### Problem to solve
Repeat the records in full. No pictures belong in the copy.

### Supplied data
+---+
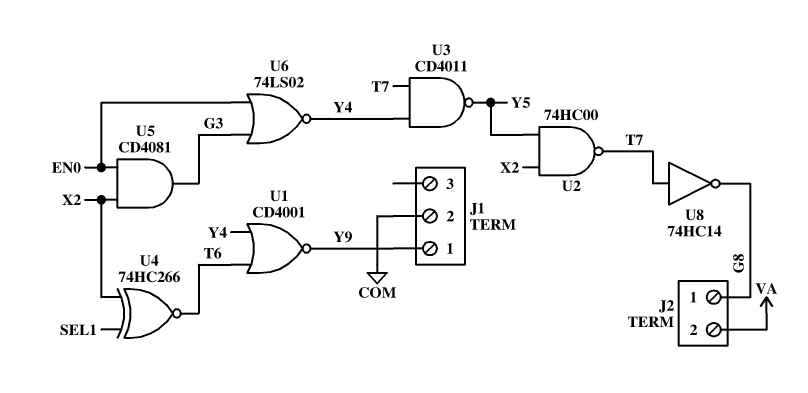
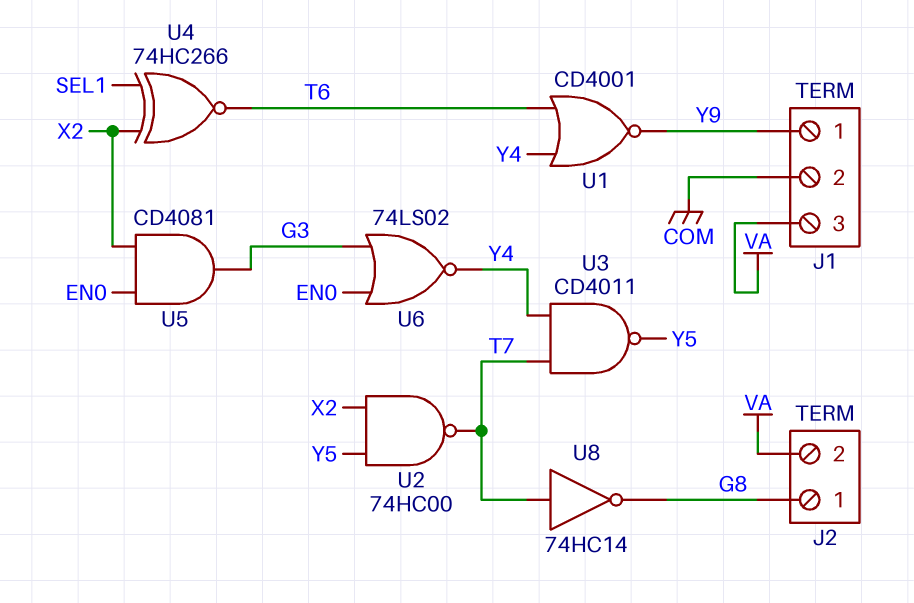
J1 pin 3: none -> VA

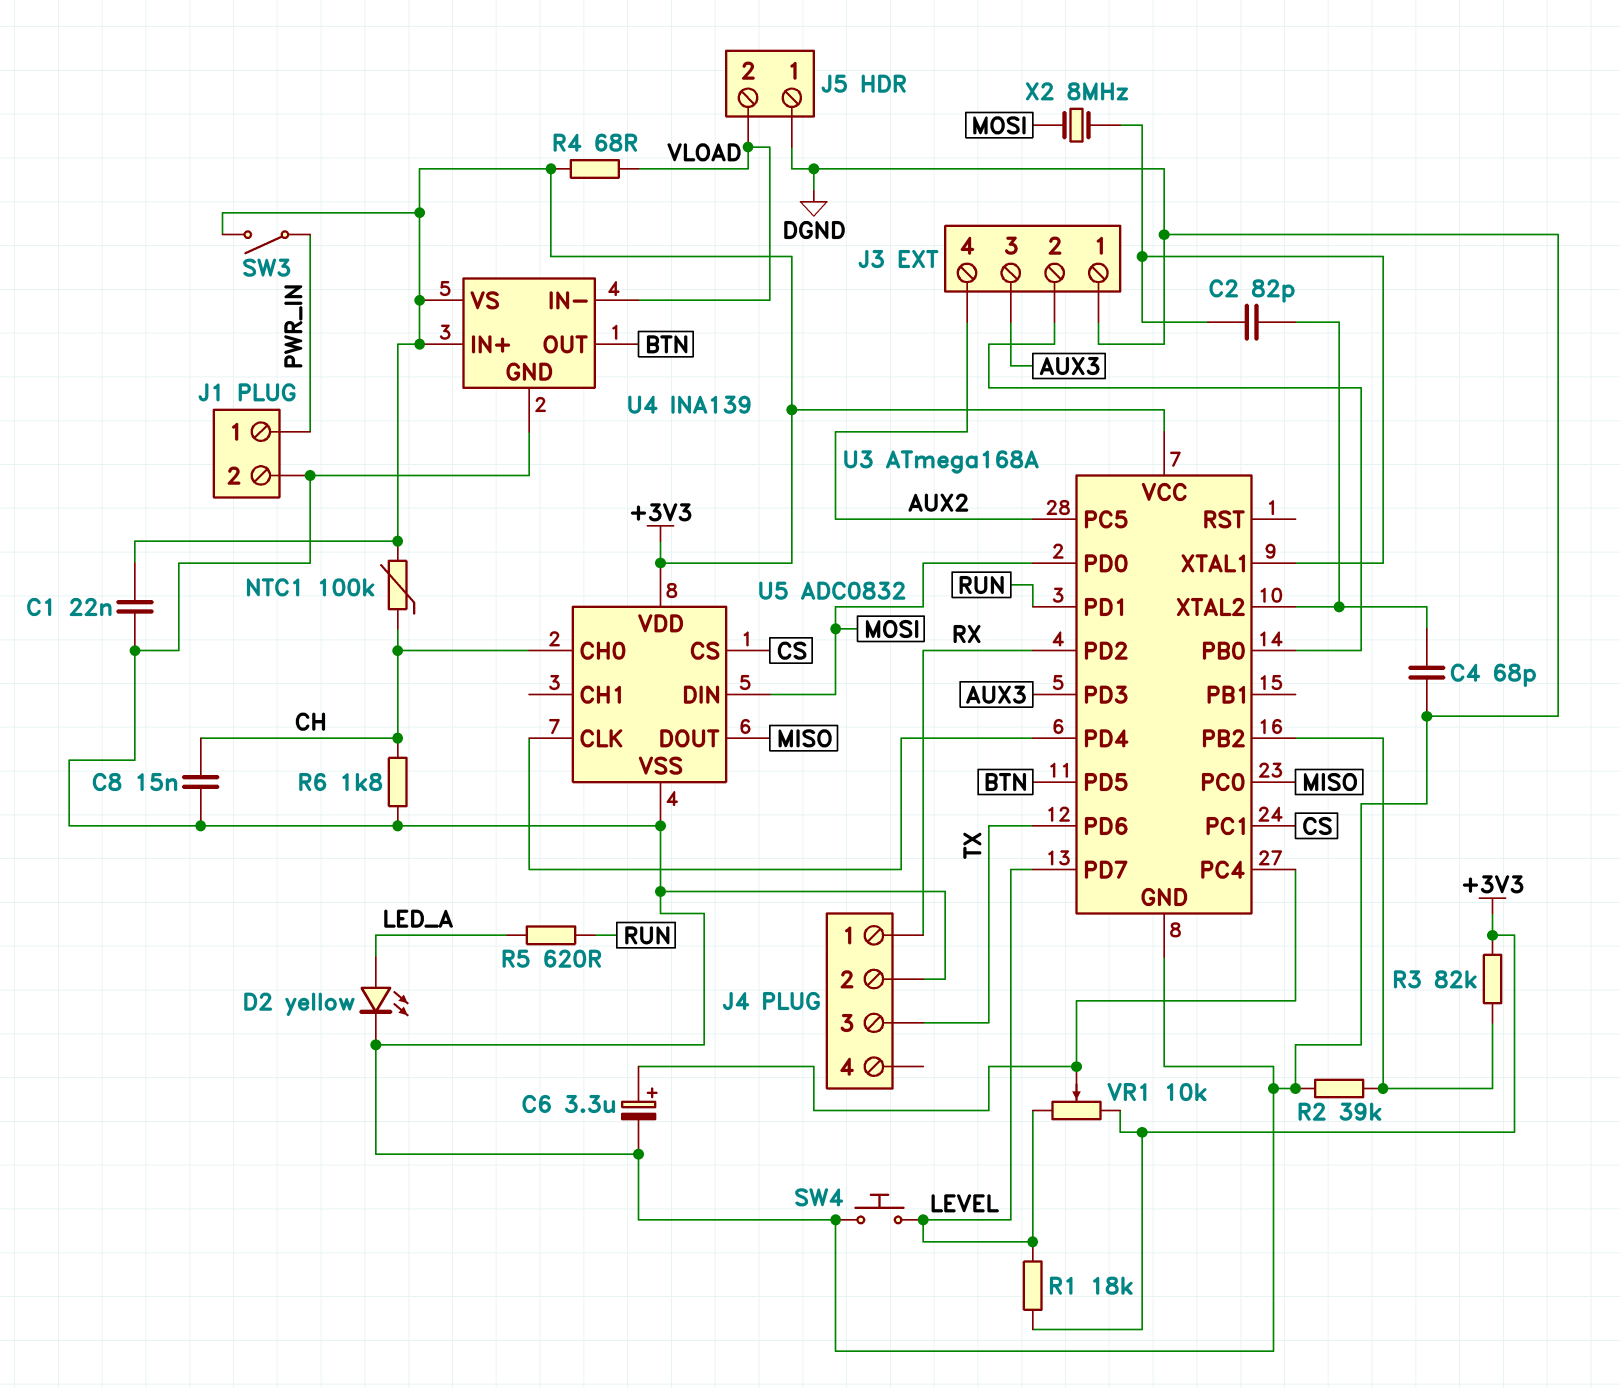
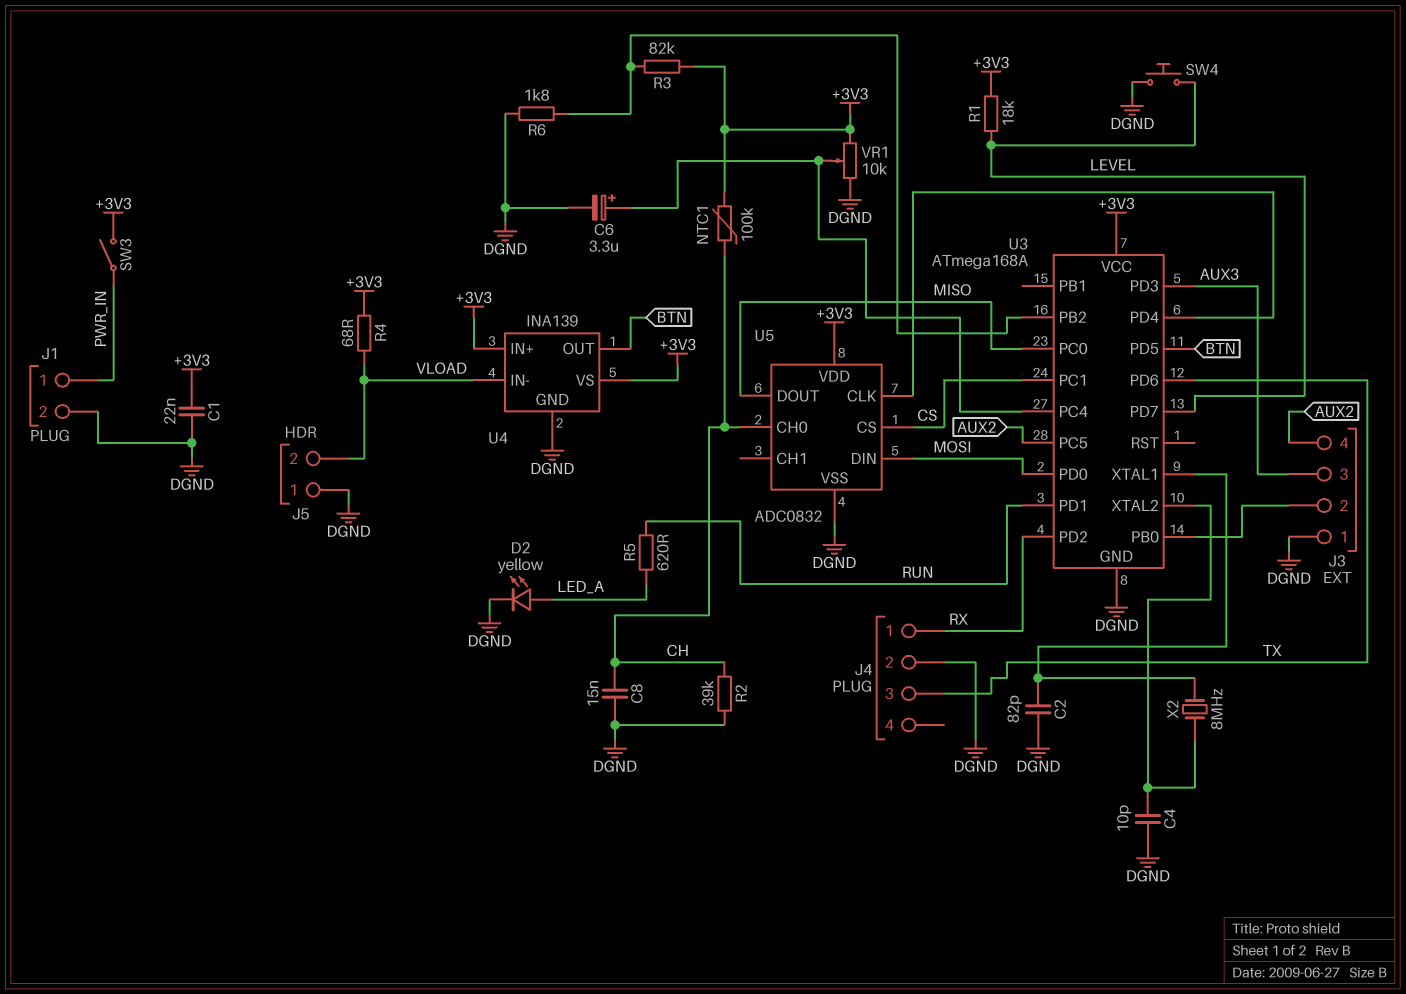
C2: 82pF (U3/XTAL1, U3/XTAL2) -> 82pF (DGND, U3/XTAL1)
C4: 68pF (DGND, U3/XTAL2) -> 10pF (DGND, U3/XTAL2)
R2: 39k (DGND, U3/PB2) -> 39k (CH, DGND)
R6: 1.8k (CH, DGND) -> 1.8k (DGND, U3/PB2)
VR1: 10k (+3V3, LEVEL, wiper U3/PC4) -> 10k (+3V3, DGND, wiper U3/PC4)
X2: 8MHz (MOSI, U3/XTAL1) -> 8MHz (U3/XTAL1, U3/XTAL2)

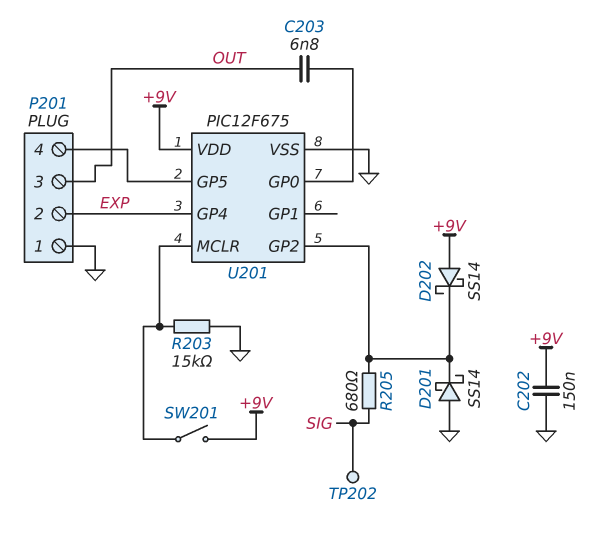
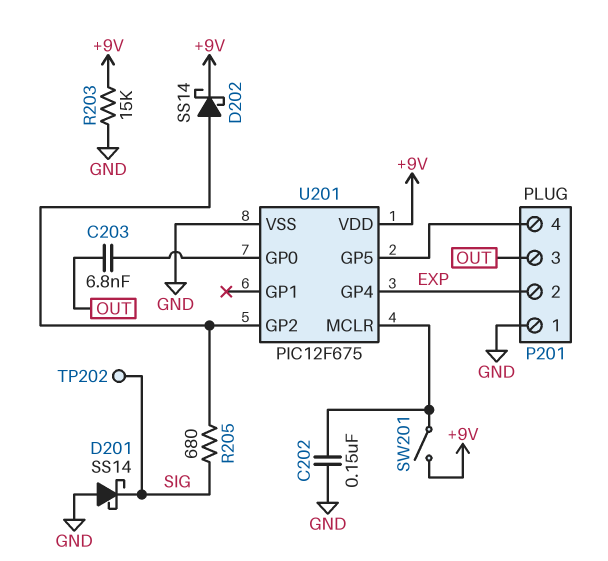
C202: 150nF (+9V, GND) -> 150nF (GND, U201/MCLR)
D201: schottky SS14 (A GND, K U201/GP2) -> schottky SS14 (A GND, K SIG)
D202: schottky SS14 (A +9V, K U201/GP2) -> schottky SS14 (A U201/GP2, K +9V)
R203: 15k (GND, U201/MCLR) -> 15k (+9V, GND)

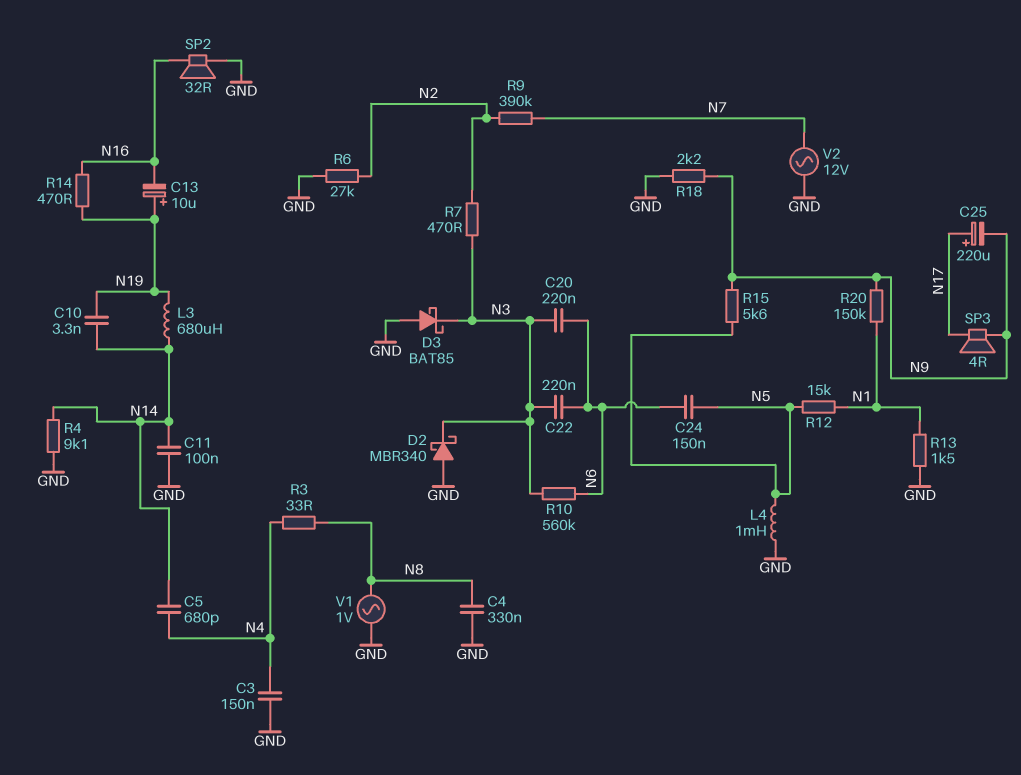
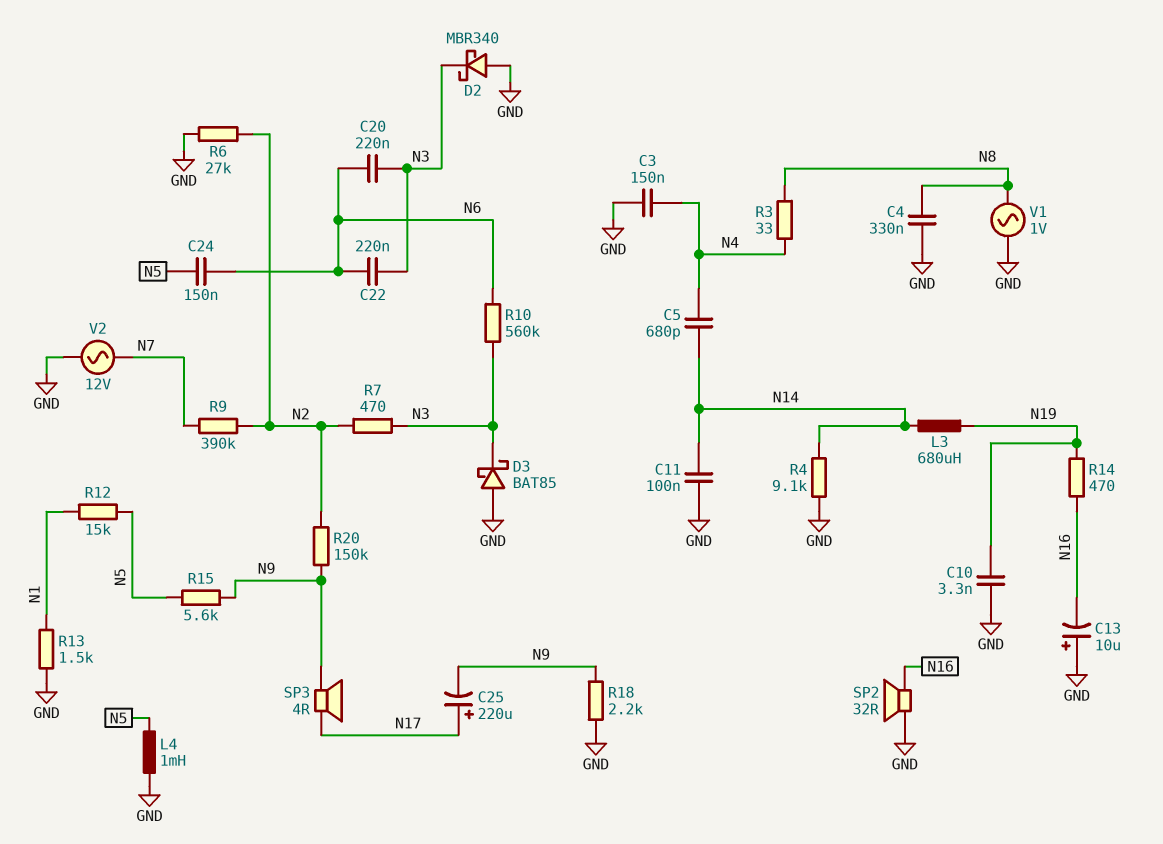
C10: 3.3nF (N14, N19) -> 3.3nF (GND, N19)
C13: 10uF (plus N19, minus N16) -> 10uF (plus GND, minus N16)
R20: 150k (N1, N9) -> 150k (N2, N9)

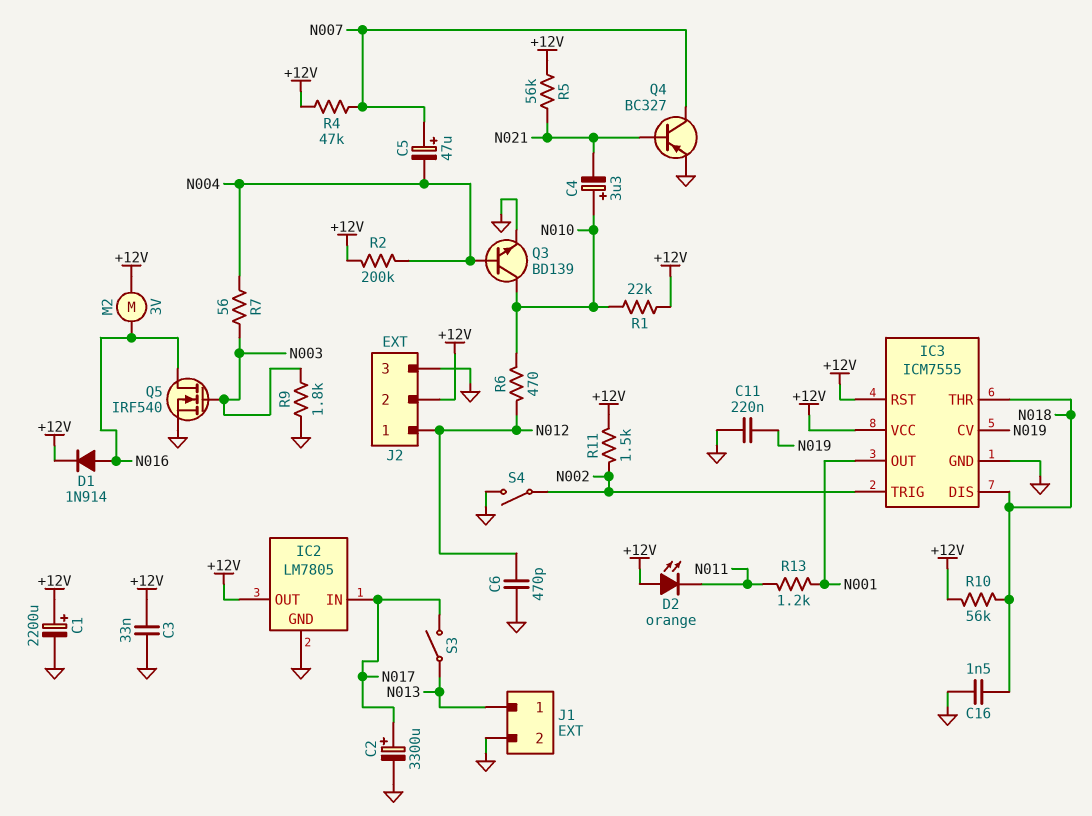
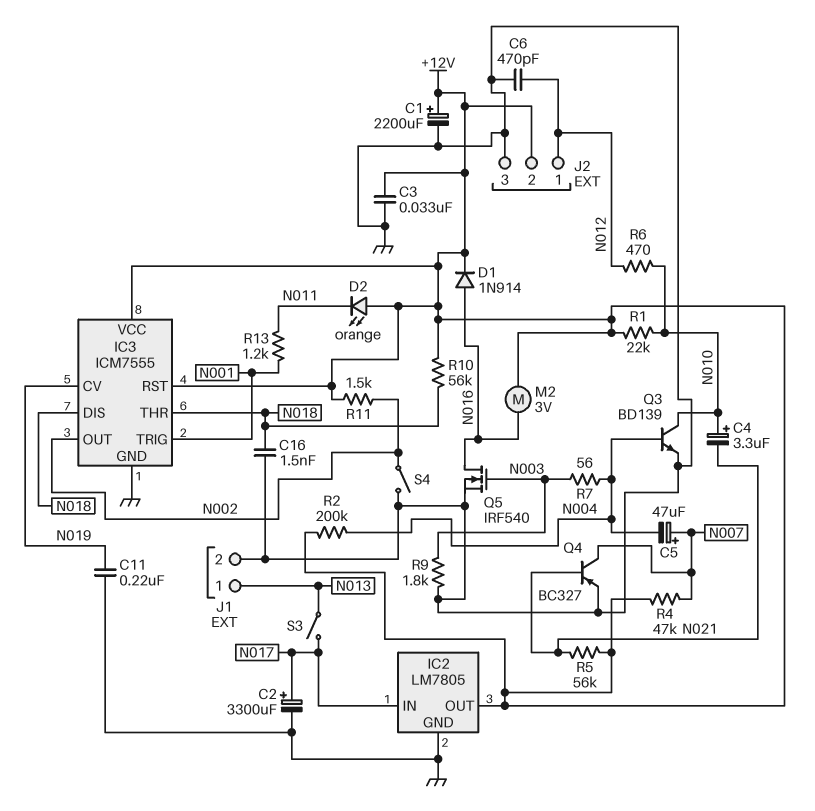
IC3 pin OUT: N001 -> N002
IC3 pin TRIG: N002 -> N001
+---+
### Task answer
J1 pin 3: none -> VA

C2: 82pF (U3/XTAL1, U3/XTAL2) -> 82pF (DGND, U3/XTAL1)
C4: 68pF (DGND, U3/XTAL2) -> 10pF (DGND, U3/XTAL2)
R2: 39k (DGND, U3/PB2) -> 39k (CH, DGND)
R6: 1.8k (CH, DGND) -> 1.8k (DGND, U3/PB2)
VR1: 10k (+3V3, LEVEL, wiper U3/PC4) -> 10k (+3V3, DGND, wiper U3/PC4)
X2: 8MHz (MOSI, U3/XTAL1) -> 8MHz (U3/XTAL1, U3/XTAL2)

C202: 150nF (+9V, GND) -> 150nF (GND, U201/MCLR)
D201: schottky SS14 (A GND, K U201/GP2) -> schottky SS14 (A GND, K SIG)
D202: schottky SS14 (A +9V, K U201/GP2) -> schottky SS14 (A U201/GP2, K +9V)
R203: 15k (GND, U201/MCLR) -> 15k (+9V, GND)

C10: 3.3nF (N14, N19) -> 3.3nF (GND, N19)
C13: 10uF (plus N19, minus N16) -> 10uF (plus GND, minus N16)
R20: 150k (N1, N9) -> 150k (N2, N9)

IC3 pin OUT: N001 -> N002
IC3 pin TRIG: N002 -> N001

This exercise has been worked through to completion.